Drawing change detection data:
Start of Block

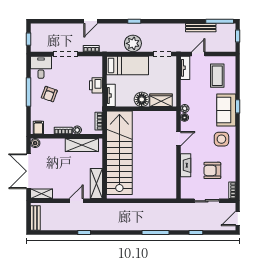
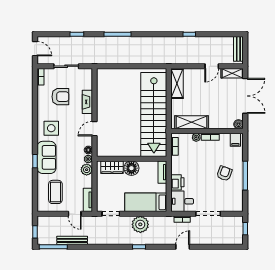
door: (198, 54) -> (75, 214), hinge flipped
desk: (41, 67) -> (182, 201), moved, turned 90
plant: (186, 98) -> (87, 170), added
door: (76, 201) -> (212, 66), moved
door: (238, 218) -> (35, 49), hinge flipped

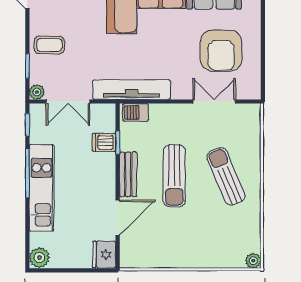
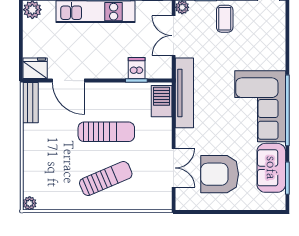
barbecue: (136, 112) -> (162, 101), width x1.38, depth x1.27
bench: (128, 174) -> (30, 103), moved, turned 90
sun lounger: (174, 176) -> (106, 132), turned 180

End of Block
Start of Block

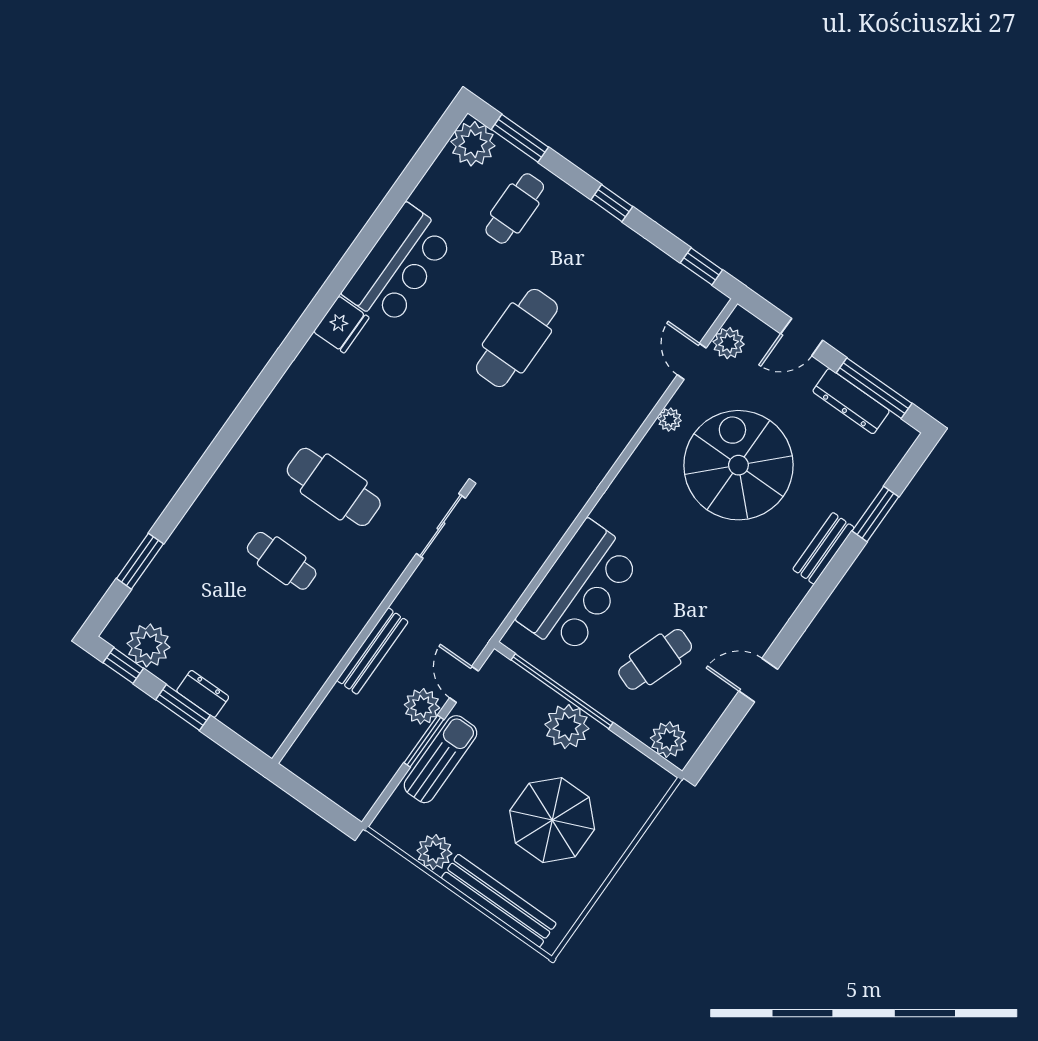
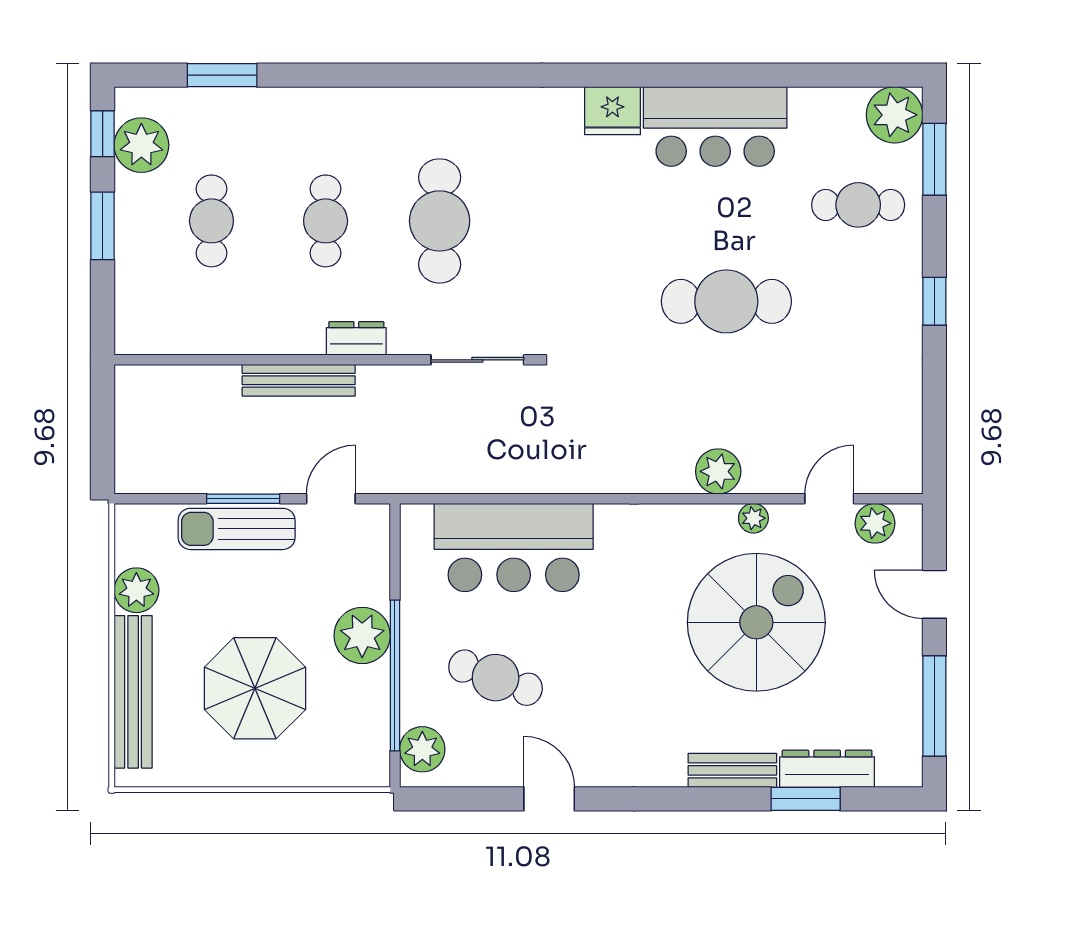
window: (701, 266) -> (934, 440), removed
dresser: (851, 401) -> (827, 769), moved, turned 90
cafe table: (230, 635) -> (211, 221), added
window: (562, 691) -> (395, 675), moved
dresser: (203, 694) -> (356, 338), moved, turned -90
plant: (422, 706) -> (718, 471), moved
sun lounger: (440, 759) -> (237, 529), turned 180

End of Block

▸ **TASK TO CARRY OUT**: Although pictures appear among the entries, please set down only the lines from the one with "door: (198, 54) -> (75, 214), hinge flipped" up to and including the one with "sun lounger: (174, 176)", word for word.

▸ **ANSWER TO THIS EXERCISE**:
door: (198, 54) -> (75, 214), hinge flipped
desk: (41, 67) -> (182, 201), moved, turned 90
plant: (186, 98) -> (87, 170), added
door: (76, 201) -> (212, 66), moved
door: (238, 218) -> (35, 49), hinge flipped

barbecue: (136, 112) -> (162, 101), width x1.38, depth x1.27
bench: (128, 174) -> (30, 103), moved, turned 90
sun lounger: (174, 176) -> (106, 132), turned 180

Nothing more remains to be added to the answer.